== Problem statement ==
Give back the entries in full, exactly as they are written.

[Change detection data]
------
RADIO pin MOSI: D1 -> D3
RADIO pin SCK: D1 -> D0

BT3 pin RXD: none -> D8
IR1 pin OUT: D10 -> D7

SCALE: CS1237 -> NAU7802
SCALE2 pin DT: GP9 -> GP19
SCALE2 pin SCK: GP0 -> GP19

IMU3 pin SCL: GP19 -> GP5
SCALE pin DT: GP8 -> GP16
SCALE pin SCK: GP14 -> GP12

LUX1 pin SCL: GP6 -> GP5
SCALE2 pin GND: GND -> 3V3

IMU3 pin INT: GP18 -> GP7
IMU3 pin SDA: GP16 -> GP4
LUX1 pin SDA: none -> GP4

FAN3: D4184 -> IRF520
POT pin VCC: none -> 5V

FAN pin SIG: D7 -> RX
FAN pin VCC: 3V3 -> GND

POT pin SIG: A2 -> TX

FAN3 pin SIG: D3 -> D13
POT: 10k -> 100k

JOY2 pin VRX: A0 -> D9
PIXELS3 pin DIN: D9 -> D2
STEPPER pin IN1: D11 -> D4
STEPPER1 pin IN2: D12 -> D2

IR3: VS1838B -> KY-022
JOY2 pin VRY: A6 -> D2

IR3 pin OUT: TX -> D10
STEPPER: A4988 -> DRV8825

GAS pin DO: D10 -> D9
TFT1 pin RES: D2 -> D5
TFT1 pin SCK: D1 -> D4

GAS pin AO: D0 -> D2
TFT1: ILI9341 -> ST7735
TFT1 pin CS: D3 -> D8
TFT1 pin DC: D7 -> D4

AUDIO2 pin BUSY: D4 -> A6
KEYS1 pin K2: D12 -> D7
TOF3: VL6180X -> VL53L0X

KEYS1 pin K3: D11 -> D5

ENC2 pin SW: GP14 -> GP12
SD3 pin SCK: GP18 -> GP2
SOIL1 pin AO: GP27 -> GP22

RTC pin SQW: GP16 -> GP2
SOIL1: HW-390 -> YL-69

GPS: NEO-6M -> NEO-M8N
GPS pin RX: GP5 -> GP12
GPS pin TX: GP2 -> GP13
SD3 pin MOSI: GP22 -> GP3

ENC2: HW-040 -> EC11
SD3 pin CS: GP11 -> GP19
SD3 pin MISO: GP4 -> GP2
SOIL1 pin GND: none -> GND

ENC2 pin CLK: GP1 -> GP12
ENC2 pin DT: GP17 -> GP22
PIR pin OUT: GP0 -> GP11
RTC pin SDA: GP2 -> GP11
------
== Result for this exercise ==
RADIO pin MOSI: D1 -> D3
RADIO pin SCK: D1 -> D0

BT3 pin RXD: none -> D8
IR1 pin OUT: D10 -> D7

SCALE: CS1237 -> NAU7802
SCALE2 pin DT: GP9 -> GP19
SCALE2 pin SCK: GP0 -> GP19

IMU3 pin SCL: GP19 -> GP5
SCALE pin DT: GP8 -> GP16
SCALE pin SCK: GP14 -> GP12

LUX1 pin SCL: GP6 -> GP5
SCALE2 pin GND: GND -> 3V3

IMU3 pin INT: GP18 -> GP7
IMU3 pin SDA: GP16 -> GP4
LUX1 pin SDA: none -> GP4

FAN3: D4184 -> IRF520
POT pin VCC: none -> 5V

FAN pin SIG: D7 -> RX
FAN pin VCC: 3V3 -> GND

POT pin SIG: A2 -> TX

FAN3 pin SIG: D3 -> D13
POT: 10k -> 100k

JOY2 pin VRX: A0 -> D9
PIXELS3 pin DIN: D9 -> D2
STEPPER pin IN1: D11 -> D4
STEPPER1 pin IN2: D12 -> D2

IR3: VS1838B -> KY-022
JOY2 pin VRY: A6 -> D2

IR3 pin OUT: TX -> D10
STEPPER: A4988 -> DRV8825

GAS pin DO: D10 -> D9
TFT1 pin RES: D2 -> D5
TFT1 pin SCK: D1 -> D4

GAS pin AO: D0 -> D2
TFT1: ILI9341 -> ST7735
TFT1 pin CS: D3 -> D8
TFT1 pin DC: D7 -> D4

AUDIO2 pin BUSY: D4 -> A6
KEYS1 pin K2: D12 -> D7
TOF3: VL6180X -> VL53L0X

KEYS1 pin K3: D11 -> D5

ENC2 pin SW: GP14 -> GP12
SD3 pin SCK: GP18 -> GP2
SOIL1 pin AO: GP27 -> GP22

RTC pin SQW: GP16 -> GP2
SOIL1: HW-390 -> YL-69

GPS: NEO-6M -> NEO-M8N
GPS pin RX: GP5 -> GP12
GPS pin TX: GP2 -> GP13
SD3 pin MOSI: GP22 -> GP3

ENC2: HW-040 -> EC11
SD3 pin CS: GP11 -> GP19
SD3 pin MISO: GP4 -> GP2
SOIL1 pin GND: none -> GND

ENC2 pin CLK: GP1 -> GP12
ENC2 pin DT: GP17 -> GP22
PIR pin OUT: GP0 -> GP11
RTC pin SDA: GP2 -> GP11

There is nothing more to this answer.